▶ _TO DO_: Write out each record exactly and skip every image.

▶ _STUDY MATERIAL_:
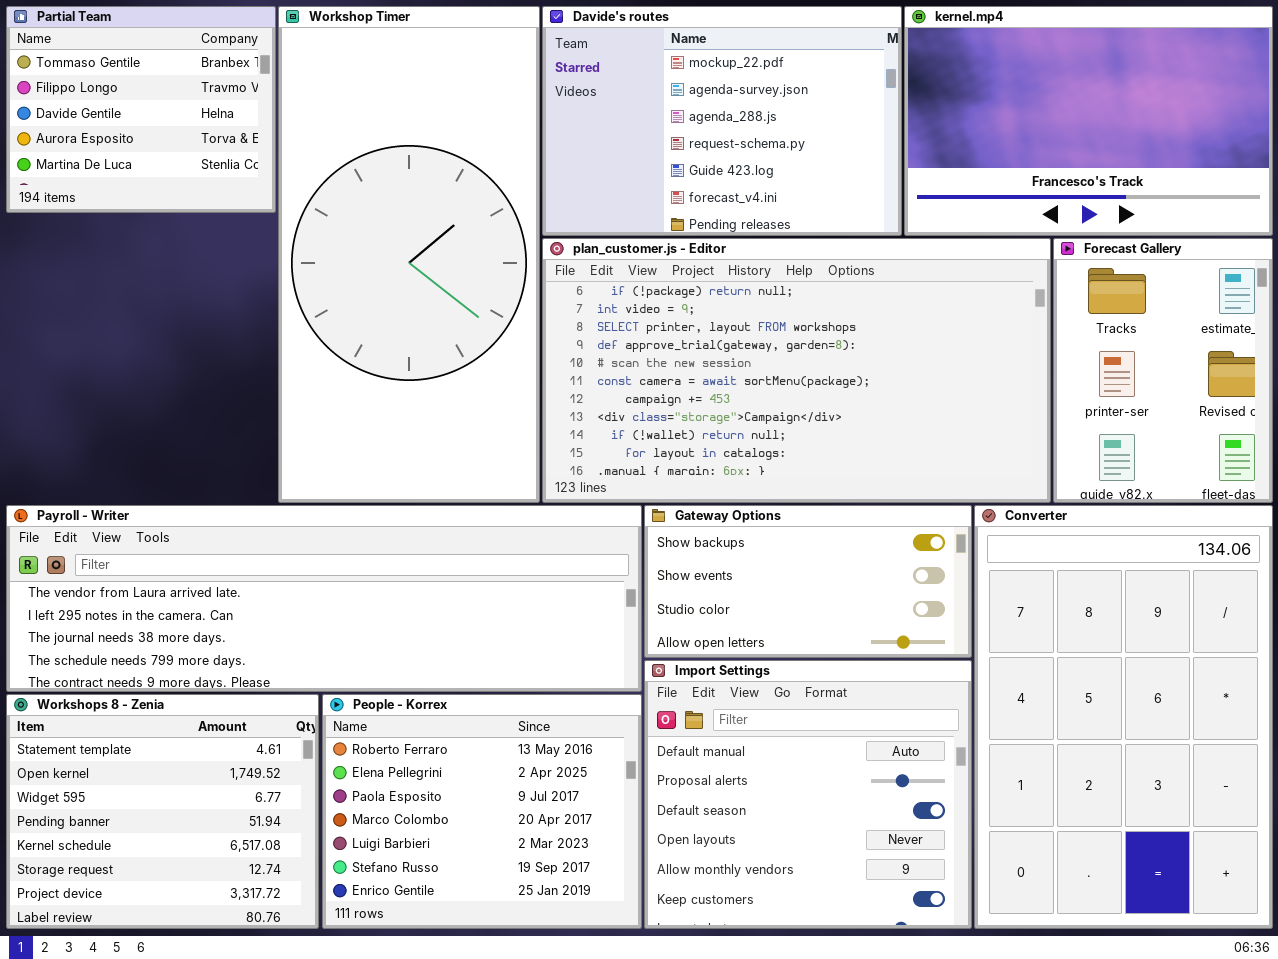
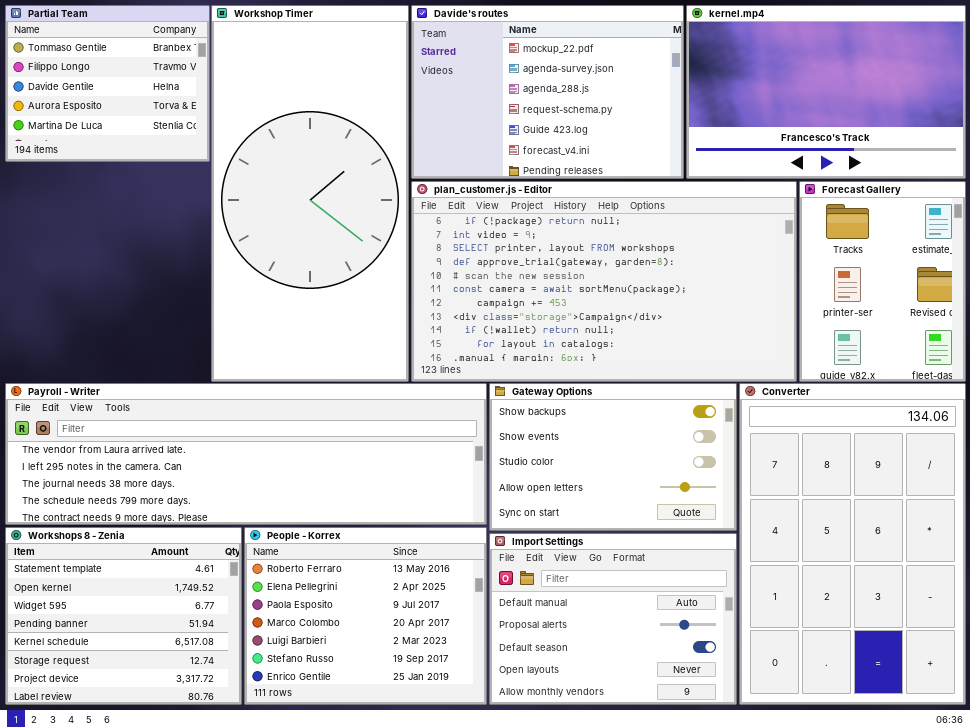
Gateway Options: [644,505,972,658] -> [489,383,737,531], resized
Import Settings: [644,660,972,929] -> [489,533,737,705], resized

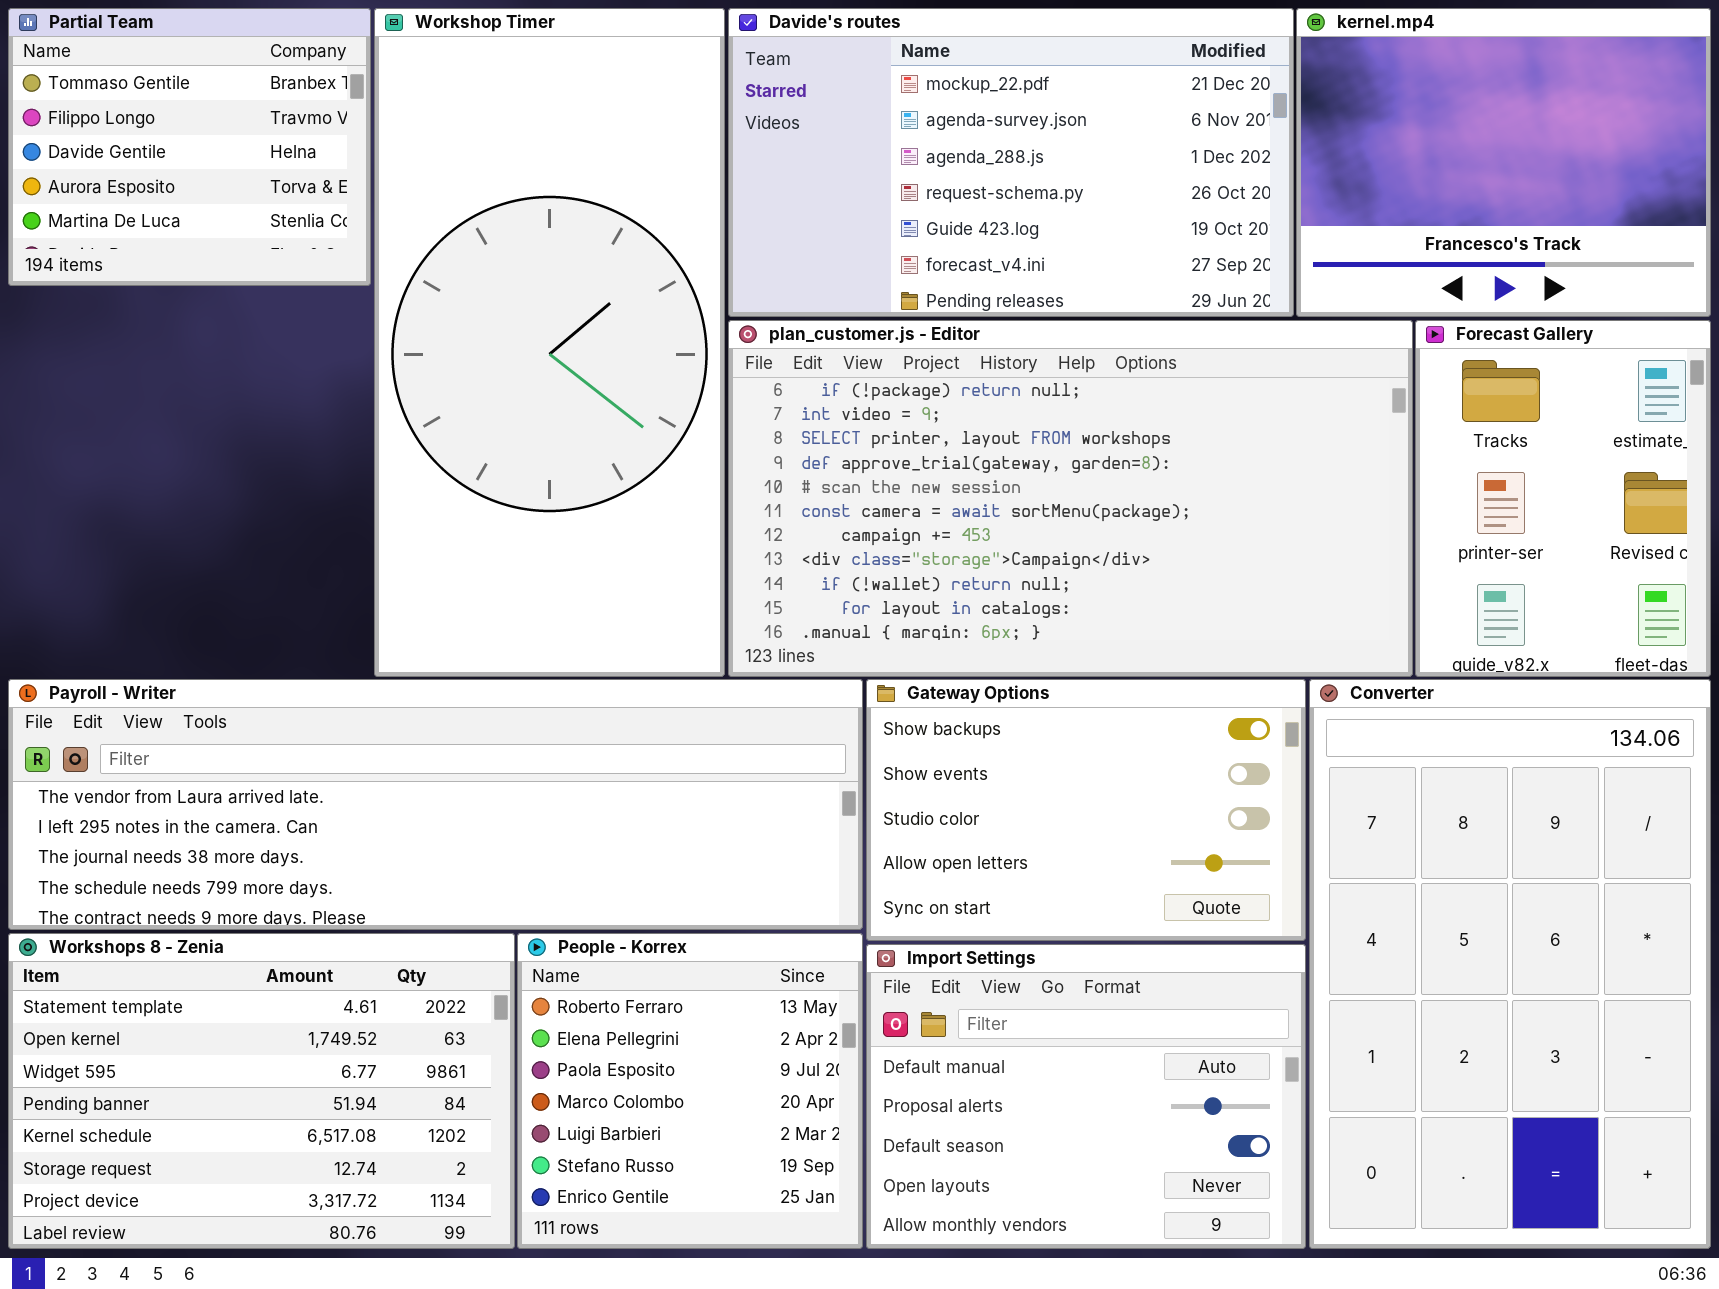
Davide's routes: [411,5,684,179] -> [728,8,1294,317], resized
kernel.mp4: [686,5,966,179] -> [1296,8,1711,317], resized
Workshops 8 - Zenia: [5,527,242,705] -> [8,933,515,1249], resized
People - Korrex: [244,527,487,705] -> [517,933,863,1249], resized

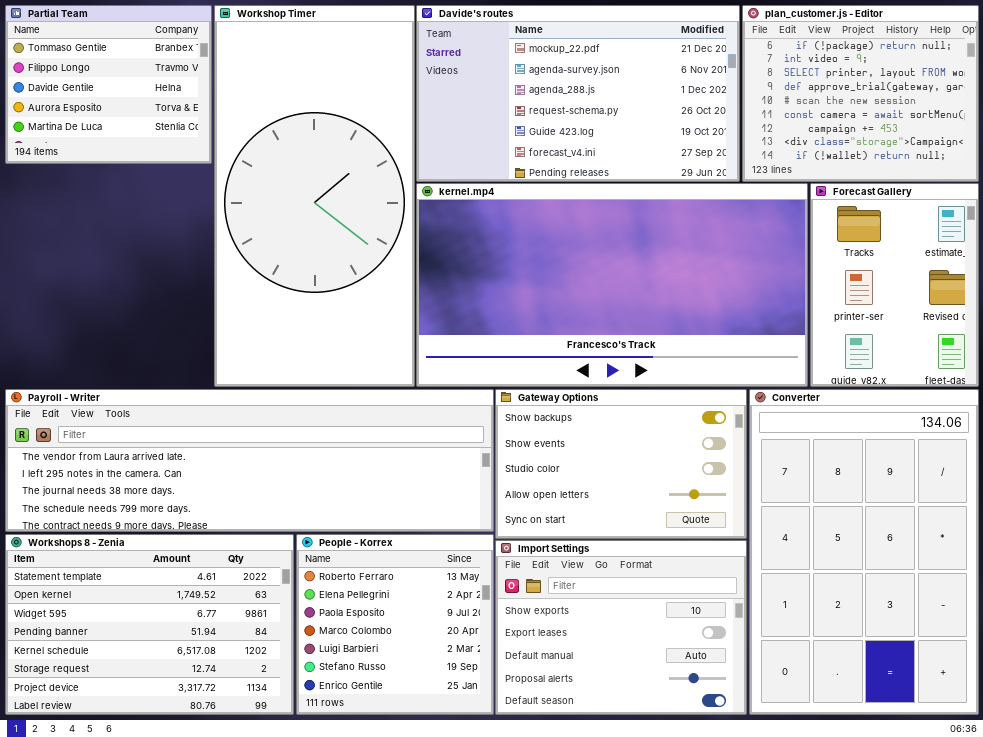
kernel.mp4: [1296,8,1711,317] -> [416,183,808,387], moved, resized
plan_customer.js - Editor: [728,320,1413,677] -> [742,5,979,182], moved, resized
Import Settings: [866,944,1306,1249] -> [495,540,747,715], scrolled up 2 rows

▶ _THE COMPLETED TASK_:
Gateway Options: [644,505,972,658] -> [489,383,737,531], resized
Import Settings: [644,660,972,929] -> [489,533,737,705], resized

Davide's routes: [411,5,684,179] -> [728,8,1294,317], resized
kernel.mp4: [686,5,966,179] -> [1296,8,1711,317], resized
Workshops 8 - Zenia: [5,527,242,705] -> [8,933,515,1249], resized
People - Korrex: [244,527,487,705] -> [517,933,863,1249], resized

kernel.mp4: [1296,8,1711,317] -> [416,183,808,387], moved, resized
plan_customer.js - Editor: [728,320,1413,677] -> [742,5,979,182], moved, resized
Import Settings: [866,944,1306,1249] -> [495,540,747,715], scrolled up 2 rows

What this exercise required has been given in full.